THE PROBLEM
Write all of the entries out again exactly, but not the images.

MATERIAL SUPPLIED
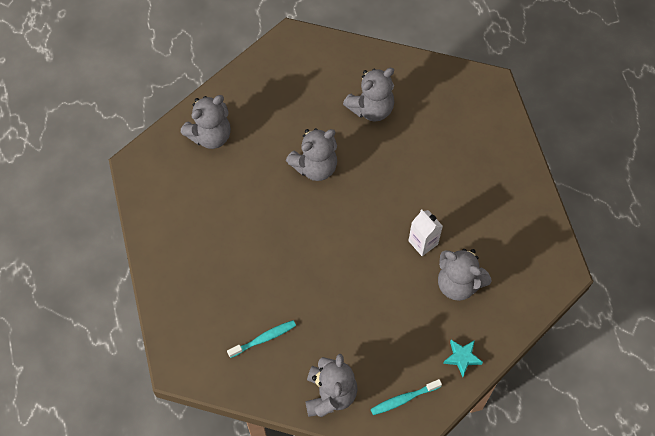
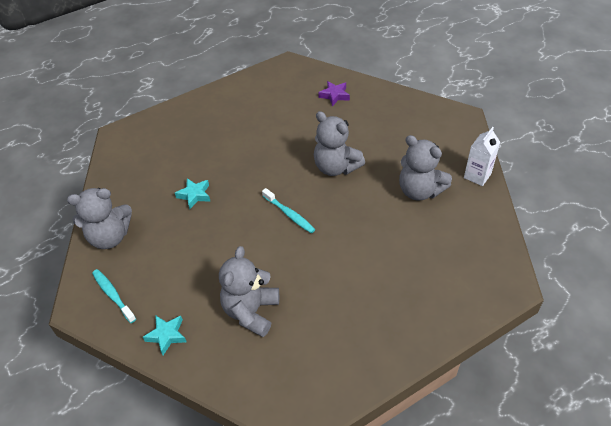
camera: 75 degrees right, 15 degrees down
(210, 135) = (334, 95): grey teddy bear -> purple star
(264, 338) = (155, 178): turquoise toothbrush -> turquoise toothbrush (289, 214)
(303, 304) = (194, 195): none -> turquoise star
(423, 242) = (288, 269): white carton -> white carton (477, 175)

WORKED SOLUTION
camera: 75 degrees right, 15 degrees down
(210, 135) = (334, 95): grey teddy bear -> purple star
(264, 338) = (155, 178): turquoise toothbrush -> turquoise toothbrush (289, 214)
(303, 304) = (194, 195): none -> turquoise star
(423, 242) = (288, 269): white carton -> white carton (477, 175)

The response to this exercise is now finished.